## [EXERCISE DESCRIPTION]
Copy each line of the material in which the word "point" appears.

----- DATA FOR THE TASK

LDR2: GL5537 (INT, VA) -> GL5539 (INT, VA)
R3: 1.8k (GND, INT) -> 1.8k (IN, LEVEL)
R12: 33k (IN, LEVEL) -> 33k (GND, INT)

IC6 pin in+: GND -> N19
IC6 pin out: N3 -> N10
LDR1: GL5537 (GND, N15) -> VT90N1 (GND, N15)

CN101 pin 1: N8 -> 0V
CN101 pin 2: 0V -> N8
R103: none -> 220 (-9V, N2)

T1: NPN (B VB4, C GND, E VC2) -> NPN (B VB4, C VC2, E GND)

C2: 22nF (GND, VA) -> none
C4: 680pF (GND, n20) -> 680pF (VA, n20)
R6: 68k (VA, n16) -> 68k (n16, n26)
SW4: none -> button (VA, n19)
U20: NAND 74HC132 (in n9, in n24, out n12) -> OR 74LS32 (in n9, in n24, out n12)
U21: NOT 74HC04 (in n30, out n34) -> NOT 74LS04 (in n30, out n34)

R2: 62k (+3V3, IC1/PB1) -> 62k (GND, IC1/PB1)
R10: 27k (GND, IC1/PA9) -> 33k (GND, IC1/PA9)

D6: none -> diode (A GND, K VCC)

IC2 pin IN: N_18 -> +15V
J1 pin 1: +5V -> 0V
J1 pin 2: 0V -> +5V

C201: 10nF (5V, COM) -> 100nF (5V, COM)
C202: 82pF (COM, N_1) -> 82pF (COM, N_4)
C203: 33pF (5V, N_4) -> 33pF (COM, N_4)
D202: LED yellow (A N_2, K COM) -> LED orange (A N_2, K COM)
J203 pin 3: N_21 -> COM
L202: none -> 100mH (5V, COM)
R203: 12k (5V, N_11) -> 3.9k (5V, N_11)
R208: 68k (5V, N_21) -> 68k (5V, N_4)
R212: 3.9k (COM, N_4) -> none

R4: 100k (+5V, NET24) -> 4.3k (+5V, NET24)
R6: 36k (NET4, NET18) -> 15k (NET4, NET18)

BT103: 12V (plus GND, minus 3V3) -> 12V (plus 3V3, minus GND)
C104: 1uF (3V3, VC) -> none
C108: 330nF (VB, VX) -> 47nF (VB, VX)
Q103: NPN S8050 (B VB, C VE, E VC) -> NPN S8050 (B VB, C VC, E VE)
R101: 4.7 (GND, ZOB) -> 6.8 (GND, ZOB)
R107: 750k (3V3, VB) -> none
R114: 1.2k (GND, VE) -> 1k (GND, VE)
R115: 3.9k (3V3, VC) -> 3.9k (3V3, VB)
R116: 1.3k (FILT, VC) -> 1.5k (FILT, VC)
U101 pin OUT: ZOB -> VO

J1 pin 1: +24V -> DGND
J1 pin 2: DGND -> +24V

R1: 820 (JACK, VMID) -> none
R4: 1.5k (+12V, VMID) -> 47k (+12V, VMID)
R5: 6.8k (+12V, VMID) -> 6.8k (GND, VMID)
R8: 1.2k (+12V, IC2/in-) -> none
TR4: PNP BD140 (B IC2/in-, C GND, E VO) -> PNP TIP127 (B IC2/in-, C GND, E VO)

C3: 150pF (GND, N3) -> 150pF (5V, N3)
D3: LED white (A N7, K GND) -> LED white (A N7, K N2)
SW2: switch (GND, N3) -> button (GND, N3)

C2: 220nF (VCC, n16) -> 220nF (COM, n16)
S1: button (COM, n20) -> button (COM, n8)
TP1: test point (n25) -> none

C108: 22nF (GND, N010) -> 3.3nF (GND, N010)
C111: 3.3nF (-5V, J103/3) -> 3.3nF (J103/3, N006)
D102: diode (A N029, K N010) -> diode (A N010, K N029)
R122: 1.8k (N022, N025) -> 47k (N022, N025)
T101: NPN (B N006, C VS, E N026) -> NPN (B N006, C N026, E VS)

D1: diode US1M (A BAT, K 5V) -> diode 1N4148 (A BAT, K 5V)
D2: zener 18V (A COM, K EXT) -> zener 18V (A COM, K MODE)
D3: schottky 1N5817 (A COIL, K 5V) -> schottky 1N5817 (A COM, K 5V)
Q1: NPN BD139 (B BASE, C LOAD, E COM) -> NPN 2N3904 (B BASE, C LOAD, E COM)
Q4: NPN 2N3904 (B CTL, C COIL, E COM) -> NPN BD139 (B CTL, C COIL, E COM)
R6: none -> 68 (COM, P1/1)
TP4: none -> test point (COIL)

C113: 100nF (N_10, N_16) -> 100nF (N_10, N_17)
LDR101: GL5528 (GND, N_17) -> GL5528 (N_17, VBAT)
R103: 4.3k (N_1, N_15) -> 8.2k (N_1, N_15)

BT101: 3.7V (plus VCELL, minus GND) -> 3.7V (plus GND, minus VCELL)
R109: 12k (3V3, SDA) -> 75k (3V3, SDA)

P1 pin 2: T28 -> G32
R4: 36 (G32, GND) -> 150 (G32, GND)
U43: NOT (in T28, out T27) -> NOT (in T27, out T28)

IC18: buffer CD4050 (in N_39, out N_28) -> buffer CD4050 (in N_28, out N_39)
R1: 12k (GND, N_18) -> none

----------

## [EXPECTED ANSWER]
TP1: test point (n25) -> none
TP4: none -> test point (COIL)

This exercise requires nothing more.